_Task to complete_: Set out exactly every line of the entries below, starting at the line that holds "C6: 22uF (GND, VB) -> none" and stopping after the line that holds "R2: 120 (LED, T6) -> 1.3k (LED, T6)".

_Records provided_:
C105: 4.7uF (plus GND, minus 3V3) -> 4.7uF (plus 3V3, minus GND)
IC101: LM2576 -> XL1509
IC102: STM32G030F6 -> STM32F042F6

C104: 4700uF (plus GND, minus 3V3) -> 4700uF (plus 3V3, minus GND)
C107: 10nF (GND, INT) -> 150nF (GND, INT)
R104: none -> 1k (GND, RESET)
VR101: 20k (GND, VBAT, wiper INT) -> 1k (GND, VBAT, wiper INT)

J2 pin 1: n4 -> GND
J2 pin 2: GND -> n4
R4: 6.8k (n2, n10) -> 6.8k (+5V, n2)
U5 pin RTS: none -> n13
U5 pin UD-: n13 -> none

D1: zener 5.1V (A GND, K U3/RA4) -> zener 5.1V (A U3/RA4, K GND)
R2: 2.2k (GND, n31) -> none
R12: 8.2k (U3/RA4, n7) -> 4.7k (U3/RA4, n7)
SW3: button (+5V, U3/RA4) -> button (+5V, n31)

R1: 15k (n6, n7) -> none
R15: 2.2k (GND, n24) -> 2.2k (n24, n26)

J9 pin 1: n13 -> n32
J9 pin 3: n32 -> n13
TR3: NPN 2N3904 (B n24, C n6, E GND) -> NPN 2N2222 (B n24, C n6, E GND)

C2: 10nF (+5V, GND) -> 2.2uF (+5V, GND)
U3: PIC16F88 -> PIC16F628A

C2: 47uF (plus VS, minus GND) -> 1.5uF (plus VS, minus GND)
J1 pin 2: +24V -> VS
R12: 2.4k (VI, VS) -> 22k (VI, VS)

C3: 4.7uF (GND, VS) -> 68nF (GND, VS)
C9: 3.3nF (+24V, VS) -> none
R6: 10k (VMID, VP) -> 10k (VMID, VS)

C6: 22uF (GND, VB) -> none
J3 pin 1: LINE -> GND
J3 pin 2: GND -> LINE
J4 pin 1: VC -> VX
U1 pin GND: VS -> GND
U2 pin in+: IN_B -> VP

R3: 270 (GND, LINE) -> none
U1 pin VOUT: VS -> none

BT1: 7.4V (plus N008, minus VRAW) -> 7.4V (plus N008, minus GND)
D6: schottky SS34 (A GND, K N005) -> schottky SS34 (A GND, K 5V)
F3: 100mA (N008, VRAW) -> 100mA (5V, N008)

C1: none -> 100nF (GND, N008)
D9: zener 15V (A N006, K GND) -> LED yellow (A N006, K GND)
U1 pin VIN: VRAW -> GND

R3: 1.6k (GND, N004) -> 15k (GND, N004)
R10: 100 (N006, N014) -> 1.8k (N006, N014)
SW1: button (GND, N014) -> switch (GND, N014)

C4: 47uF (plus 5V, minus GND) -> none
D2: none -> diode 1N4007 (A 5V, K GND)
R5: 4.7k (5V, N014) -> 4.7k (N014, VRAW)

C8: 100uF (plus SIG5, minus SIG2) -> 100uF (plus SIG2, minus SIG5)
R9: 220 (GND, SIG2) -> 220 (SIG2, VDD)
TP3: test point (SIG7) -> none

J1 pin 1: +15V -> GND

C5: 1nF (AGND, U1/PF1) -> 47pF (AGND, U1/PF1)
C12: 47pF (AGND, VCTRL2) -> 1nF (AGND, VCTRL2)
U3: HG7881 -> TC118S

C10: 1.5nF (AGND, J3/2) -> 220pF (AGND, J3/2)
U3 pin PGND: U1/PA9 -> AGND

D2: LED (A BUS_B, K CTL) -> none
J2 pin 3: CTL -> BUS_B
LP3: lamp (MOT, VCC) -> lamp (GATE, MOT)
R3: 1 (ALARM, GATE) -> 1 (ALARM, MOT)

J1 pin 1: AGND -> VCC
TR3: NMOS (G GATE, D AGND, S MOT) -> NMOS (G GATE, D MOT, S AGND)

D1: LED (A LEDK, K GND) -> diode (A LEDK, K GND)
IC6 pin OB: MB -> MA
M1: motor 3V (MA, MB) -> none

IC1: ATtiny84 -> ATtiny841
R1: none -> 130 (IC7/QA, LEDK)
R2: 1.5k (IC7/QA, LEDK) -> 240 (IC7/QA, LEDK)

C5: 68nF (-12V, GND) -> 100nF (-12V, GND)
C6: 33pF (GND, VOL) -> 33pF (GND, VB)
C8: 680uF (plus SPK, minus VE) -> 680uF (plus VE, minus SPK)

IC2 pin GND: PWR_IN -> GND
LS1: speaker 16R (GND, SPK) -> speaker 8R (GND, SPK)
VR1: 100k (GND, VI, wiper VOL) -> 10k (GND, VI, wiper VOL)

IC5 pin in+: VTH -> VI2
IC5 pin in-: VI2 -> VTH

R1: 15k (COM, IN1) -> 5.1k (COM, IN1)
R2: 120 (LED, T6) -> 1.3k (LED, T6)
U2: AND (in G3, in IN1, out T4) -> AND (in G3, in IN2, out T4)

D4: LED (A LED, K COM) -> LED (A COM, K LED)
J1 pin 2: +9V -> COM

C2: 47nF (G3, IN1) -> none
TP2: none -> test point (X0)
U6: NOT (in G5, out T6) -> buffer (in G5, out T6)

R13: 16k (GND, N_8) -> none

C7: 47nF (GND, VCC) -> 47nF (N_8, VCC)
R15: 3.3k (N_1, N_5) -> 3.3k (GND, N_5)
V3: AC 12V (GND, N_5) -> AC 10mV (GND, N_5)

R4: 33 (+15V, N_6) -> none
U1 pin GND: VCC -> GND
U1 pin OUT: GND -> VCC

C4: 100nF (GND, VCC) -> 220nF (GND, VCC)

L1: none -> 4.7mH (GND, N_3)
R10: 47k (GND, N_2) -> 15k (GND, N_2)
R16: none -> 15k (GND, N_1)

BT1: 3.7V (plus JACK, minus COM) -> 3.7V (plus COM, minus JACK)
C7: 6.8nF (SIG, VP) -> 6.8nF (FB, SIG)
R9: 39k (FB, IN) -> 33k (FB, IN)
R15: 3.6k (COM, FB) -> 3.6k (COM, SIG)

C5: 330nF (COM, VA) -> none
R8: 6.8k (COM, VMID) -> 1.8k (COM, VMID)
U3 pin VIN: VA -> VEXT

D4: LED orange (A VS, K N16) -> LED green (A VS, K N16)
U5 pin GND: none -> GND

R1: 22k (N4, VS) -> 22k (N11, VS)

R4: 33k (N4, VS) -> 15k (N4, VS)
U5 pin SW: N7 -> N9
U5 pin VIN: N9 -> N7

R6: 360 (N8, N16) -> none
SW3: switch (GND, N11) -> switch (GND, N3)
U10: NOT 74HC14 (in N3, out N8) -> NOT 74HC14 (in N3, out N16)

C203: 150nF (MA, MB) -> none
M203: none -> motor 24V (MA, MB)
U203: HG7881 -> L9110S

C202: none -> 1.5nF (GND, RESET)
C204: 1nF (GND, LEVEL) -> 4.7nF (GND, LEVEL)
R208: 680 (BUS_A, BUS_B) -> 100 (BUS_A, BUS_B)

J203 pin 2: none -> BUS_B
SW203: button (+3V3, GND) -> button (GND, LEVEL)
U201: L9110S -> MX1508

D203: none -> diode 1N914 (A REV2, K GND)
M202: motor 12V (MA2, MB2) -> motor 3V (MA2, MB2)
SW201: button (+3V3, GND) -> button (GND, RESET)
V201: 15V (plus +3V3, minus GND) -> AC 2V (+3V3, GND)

_Response to the exercise_:
C6: 22uF (GND, VB) -> none
J3 pin 1: LINE -> GND
J3 pin 2: GND -> LINE
J4 pin 1: VC -> VX
U1 pin GND: VS -> GND
U2 pin in+: IN_B -> VP

R3: 270 (GND, LINE) -> none
U1 pin VOUT: VS -> none

BT1: 7.4V (plus N008, minus VRAW) -> 7.4V (plus N008, minus GND)
D6: schottky SS34 (A GND, K N005) -> schottky SS34 (A GND, K 5V)
F3: 100mA (N008, VRAW) -> 100mA (5V, N008)

C1: none -> 100nF (GND, N008)
D9: zener 15V (A N006, K GND) -> LED yellow (A N006, K GND)
U1 pin VIN: VRAW -> GND

R3: 1.6k (GND, N004) -> 15k (GND, N004)
R10: 100 (N006, N014) -> 1.8k (N006, N014)
SW1: button (GND, N014) -> switch (GND, N014)

C4: 47uF (plus 5V, minus GND) -> none
D2: none -> diode 1N4007 (A 5V, K GND)
R5: 4.7k (5V, N014) -> 4.7k (N014, VRAW)

C8: 100uF (plus SIG5, minus SIG2) -> 100uF (plus SIG2, minus SIG5)
R9: 220 (GND, SIG2) -> 220 (SIG2, VDD)
TP3: test point (SIG7) -> none

J1 pin 1: +15V -> GND

C5: 1nF (AGND, U1/PF1) -> 47pF (AGND, U1/PF1)
C12: 47pF (AGND, VCTRL2) -> 1nF (AGND, VCTRL2)
U3: HG7881 -> TC118S

C10: 1.5nF (AGND, J3/2) -> 220pF (AGND, J3/2)
U3 pin PGND: U1/PA9 -> AGND

D2: LED (A BUS_B, K CTL) -> none
J2 pin 3: CTL -> BUS_B
LP3: lamp (MOT, VCC) -> lamp (GATE, MOT)
R3: 1 (ALARM, GATE) -> 1 (ALARM, MOT)

J1 pin 1: AGND -> VCC
TR3: NMOS (G GATE, D AGND, S MOT) -> NMOS (G GATE, D MOT, S AGND)

D1: LED (A LEDK, K GND) -> diode (A LEDK, K GND)
IC6 pin OB: MB -> MA
M1: motor 3V (MA, MB) -> none

IC1: ATtiny84 -> ATtiny841
R1: none -> 130 (IC7/QA, LEDK)
R2: 1.5k (IC7/QA, LEDK) -> 240 (IC7/QA, LEDK)

C5: 68nF (-12V, GND) -> 100nF (-12V, GND)
C6: 33pF (GND, VOL) -> 33pF (GND, VB)
C8: 680uF (plus SPK, minus VE) -> 680uF (plus VE, minus SPK)

IC2 pin GND: PWR_IN -> GND
LS1: speaker 16R (GND, SPK) -> speaker 8R (GND, SPK)
VR1: 100k (GND, VI, wiper VOL) -> 10k (GND, VI, wiper VOL)

IC5 pin in+: VTH -> VI2
IC5 pin in-: VI2 -> VTH

R1: 15k (COM, IN1) -> 5.1k (COM, IN1)
R2: 120 (LED, T6) -> 1.3k (LED, T6)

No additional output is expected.